_Exercise task_:
Please render the lines below as a Markdown table with two columns, No. and Line, numbering every row. Skip any blank lines and leave the pictures out.

_Dataset records_:

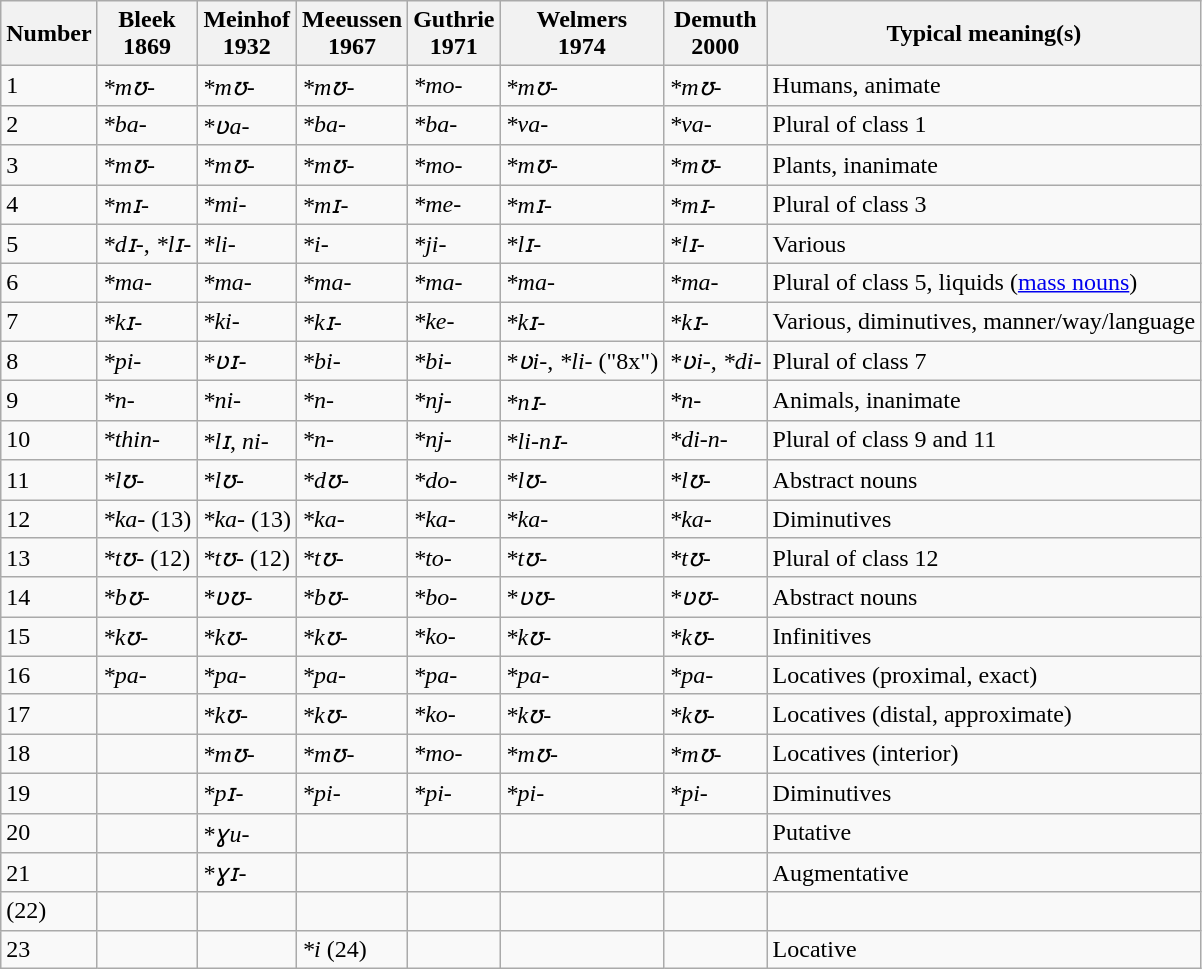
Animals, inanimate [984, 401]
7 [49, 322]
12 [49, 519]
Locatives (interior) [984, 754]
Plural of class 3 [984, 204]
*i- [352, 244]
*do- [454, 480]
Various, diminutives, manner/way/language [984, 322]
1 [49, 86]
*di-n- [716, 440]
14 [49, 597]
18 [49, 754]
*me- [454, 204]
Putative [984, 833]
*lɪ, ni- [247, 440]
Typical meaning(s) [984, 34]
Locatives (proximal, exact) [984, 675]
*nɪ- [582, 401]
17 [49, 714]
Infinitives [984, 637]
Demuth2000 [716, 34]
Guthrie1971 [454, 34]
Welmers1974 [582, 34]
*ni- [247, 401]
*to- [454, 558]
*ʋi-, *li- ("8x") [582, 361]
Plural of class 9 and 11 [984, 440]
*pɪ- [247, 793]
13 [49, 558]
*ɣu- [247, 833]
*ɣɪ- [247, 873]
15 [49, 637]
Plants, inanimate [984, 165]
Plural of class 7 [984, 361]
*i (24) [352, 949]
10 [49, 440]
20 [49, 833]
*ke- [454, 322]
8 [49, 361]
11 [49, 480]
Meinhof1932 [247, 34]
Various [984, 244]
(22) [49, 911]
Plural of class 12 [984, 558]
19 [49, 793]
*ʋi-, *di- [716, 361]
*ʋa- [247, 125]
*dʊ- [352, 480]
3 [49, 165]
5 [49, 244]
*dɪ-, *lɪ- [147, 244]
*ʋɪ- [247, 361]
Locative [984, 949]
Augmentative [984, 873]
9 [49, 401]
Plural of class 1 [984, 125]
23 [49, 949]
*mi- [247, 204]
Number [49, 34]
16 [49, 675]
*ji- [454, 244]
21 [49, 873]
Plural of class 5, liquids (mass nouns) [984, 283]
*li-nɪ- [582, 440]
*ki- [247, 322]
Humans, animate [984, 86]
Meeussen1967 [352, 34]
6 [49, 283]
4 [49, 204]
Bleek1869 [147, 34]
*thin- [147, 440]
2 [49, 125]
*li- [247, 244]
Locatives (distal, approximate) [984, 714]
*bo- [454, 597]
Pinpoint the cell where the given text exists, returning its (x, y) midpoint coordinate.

_Written solution_:
| No. | Line |
|---|---|
| 1 | Animals, inanimate [984, 401] |
| 2 | 7 [49, 322] |
| 3 | 12 [49, 519] |
| 4 | Locatives (interior) [984, 754] |
| 5 | Plural of class 3 [984, 204] |
| 6 | *i- [352, 244] |
| 7 | *do- [454, 480] |
| 8 | Various, diminutives, manner/way/language [984, 322] |
| 9 | 1 [49, 86] |
| 10 | *di-n- [716, 440] |
| 11 | 14 [49, 597] |
| 12 | 18 [49, 754] |
| 13 | *me- [454, 204] |
| 14 | Putative [984, 833] |
| 15 | *lɪ, ni- [247, 440] |
| 16 | Typical meaning(s) [984, 34] |
| 17 | Locatives (proximal, exact) [984, 675] |
| 18 | *nɪ- [582, 401] |
| 19 | 17 [49, 714] |
| 20 | Infinitives [984, 637] |
| 21 | Demuth2000 [716, 34] |
| 22 | Guthrie1971 [454, 34] |
| 23 | Welmers1974 [582, 34] |
| 24 | *ni- [247, 401] |
| 25 | *to- [454, 558] |
| 26 | *ʋi-, *li- ("8x") [582, 361] |
| 27 | Plural of class 9 and 11 [984, 440] |
| 28 | *pɪ- [247, 793] |
| 29 | 13 [49, 558] |
| 30 | *ɣu- [247, 833] |
| 31 | *ɣɪ- [247, 873] |
| 32 | 15 [49, 637] |
| 33 | Plants, inanimate [984, 165] |
| 34 | Plural of class 7 [984, 361] |
| 35 | *i (24) [352, 949] |
| 36 | 10 [49, 440] |
| 37 | 20 [49, 833] |
| 38 | *ke- [454, 322] |
| 39 | 8 [49, 361] |
| 40 | 11 [49, 480] |
| 41 | Meinhof1932 [247, 34] |
| 42 | Various [984, 244] |
| 43 | (22) [49, 911] |
| 44 | Plural of class 12 [984, 558] |
| 45 | 19 [49, 793] |
| 46 | *ʋi-, *di- [716, 361] |
| 47 | *ʋa- [247, 125] |
| 48 | *dʊ- [352, 480] |
| 49 | 3 [49, 165] |
| 50 | 5 [49, 244] |
| 51 | *dɪ-, *lɪ- [147, 244] |
| 52 | *ʋɪ- [247, 361] |
| 53 | Locative [984, 949] |
| 54 | Augmentative [984, 873] |
| 55 | 9 [49, 401] |
| 56 | Plural of class 1 [984, 125] |
| 57 | 23 [49, 949] |
| 58 | *mi- [247, 204] |
| 59 | Number [49, 34] |
| 60 | 16 [49, 675] |
| 61 | *ji- [454, 244] |
| 62 | 21 [49, 873] |
| 63 | Plural of class 5, liquids (mass nouns) [984, 283] |
| 64 | *li-nɪ- [582, 440] |
| 65 | *ki- [247, 322] |
| 66 | Humans, animate [984, 86] |
| 67 | Meeussen1967 [352, 34] |
| 68 | 6 [49, 283] |
| 69 | 4 [49, 204] |
| 70 | Bleek1869 [147, 34] |
| 71 | *thin- [147, 440] |
| 72 | 2 [49, 125] |
| 73 | *li- [247, 244] |
| 74 | Locatives (distal, approximate) [984, 714] |
| 75 | *bo- [454, 597] |
| 76 | Pinpoint the cell where the given text exists, returning its (x, y) midpoint coordinate. |